* [TO DO]: What you give back should be exactly the opening lines of the data, ending with the line that contains "The gift (golden)" and including it.

++++++++++++++++++++

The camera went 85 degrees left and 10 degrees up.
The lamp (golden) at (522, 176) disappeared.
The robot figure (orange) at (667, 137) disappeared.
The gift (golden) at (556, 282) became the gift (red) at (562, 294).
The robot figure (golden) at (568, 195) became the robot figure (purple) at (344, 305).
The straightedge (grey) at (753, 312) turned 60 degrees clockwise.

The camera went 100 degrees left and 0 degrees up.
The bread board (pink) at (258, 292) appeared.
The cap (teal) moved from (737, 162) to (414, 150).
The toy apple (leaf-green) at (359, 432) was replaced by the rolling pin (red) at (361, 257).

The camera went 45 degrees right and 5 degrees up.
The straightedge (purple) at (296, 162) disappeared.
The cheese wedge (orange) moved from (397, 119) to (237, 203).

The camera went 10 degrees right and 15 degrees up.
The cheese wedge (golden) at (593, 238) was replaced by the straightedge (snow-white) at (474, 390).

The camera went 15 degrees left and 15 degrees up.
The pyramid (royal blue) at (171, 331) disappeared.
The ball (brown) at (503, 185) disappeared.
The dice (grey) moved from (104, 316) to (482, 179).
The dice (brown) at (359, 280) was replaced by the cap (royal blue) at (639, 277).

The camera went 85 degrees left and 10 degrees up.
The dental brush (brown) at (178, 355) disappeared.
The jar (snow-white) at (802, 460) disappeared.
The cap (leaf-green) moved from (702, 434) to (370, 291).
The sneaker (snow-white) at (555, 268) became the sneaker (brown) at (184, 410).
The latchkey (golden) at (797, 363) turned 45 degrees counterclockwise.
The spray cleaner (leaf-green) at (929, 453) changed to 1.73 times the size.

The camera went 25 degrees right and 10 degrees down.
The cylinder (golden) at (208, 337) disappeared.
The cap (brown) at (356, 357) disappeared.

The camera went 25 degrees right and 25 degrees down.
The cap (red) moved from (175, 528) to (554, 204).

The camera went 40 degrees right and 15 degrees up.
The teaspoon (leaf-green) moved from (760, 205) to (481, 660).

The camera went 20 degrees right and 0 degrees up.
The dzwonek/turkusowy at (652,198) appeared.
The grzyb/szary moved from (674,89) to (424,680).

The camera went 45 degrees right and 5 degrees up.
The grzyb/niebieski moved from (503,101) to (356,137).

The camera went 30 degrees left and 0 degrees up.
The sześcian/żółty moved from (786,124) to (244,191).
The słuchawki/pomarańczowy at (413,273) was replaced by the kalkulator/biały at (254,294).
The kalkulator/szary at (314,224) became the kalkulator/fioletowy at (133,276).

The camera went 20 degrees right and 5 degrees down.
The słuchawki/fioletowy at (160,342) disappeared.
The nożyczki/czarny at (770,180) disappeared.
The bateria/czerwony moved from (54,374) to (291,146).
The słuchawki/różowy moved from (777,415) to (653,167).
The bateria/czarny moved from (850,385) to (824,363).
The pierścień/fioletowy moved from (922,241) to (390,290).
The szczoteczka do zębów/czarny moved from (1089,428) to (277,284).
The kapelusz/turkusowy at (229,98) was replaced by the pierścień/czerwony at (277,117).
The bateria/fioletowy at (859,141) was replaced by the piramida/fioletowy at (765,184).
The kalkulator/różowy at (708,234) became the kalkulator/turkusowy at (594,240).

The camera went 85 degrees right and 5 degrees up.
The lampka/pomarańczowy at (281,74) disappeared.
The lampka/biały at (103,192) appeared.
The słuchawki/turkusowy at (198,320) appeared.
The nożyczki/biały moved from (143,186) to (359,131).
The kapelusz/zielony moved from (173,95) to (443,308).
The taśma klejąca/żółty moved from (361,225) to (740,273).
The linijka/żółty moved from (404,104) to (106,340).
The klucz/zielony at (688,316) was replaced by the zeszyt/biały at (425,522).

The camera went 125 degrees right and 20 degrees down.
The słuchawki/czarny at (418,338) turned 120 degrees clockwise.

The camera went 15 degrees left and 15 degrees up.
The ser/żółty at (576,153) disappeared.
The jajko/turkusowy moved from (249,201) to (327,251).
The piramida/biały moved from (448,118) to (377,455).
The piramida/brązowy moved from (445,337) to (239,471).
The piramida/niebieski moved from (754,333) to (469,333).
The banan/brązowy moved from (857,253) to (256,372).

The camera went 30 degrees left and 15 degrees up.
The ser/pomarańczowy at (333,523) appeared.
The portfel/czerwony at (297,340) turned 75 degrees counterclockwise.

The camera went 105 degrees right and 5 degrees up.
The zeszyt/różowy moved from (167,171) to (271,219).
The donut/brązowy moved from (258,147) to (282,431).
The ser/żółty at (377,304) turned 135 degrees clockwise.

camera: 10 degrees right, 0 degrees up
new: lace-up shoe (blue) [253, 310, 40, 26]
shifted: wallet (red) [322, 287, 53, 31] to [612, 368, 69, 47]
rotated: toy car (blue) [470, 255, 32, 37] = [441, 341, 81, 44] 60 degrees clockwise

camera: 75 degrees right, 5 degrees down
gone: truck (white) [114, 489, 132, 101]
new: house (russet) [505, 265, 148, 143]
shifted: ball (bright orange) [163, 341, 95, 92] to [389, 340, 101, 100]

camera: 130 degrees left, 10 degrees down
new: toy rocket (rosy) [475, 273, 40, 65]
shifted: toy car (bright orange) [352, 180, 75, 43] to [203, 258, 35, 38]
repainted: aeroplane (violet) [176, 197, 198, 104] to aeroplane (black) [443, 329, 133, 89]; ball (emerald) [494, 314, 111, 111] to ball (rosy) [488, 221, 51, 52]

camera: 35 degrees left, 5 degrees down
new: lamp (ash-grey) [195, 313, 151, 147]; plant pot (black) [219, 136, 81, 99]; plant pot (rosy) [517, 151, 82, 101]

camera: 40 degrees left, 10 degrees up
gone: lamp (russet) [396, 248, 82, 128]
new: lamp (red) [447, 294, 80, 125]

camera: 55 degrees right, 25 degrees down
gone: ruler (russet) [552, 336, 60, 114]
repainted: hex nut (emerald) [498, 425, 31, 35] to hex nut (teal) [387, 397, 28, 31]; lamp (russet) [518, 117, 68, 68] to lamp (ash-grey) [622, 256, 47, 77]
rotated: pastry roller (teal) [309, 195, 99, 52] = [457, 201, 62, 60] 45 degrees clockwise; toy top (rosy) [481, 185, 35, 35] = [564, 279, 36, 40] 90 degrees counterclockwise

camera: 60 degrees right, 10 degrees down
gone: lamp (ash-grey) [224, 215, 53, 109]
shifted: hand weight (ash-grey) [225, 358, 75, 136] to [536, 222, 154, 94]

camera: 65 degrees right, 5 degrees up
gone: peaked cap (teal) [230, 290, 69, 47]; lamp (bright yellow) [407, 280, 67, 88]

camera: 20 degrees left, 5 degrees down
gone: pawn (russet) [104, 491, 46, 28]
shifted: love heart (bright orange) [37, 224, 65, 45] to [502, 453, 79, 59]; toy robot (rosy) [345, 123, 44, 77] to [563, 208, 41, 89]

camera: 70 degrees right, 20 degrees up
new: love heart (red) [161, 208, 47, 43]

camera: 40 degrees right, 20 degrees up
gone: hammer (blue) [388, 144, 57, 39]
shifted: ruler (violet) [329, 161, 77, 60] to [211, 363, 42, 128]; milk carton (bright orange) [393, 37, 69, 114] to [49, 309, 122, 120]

++++++++++++++++++++

* [ANSWER SPACE]:
The camera went 85 degrees left and 10 degrees up.
The lamp (golden) at (522, 176) disappeared.
The robot figure (orange) at (667, 137) disappeared.
The gift (golden) at (556, 282) became the gift (red) at (562, 294).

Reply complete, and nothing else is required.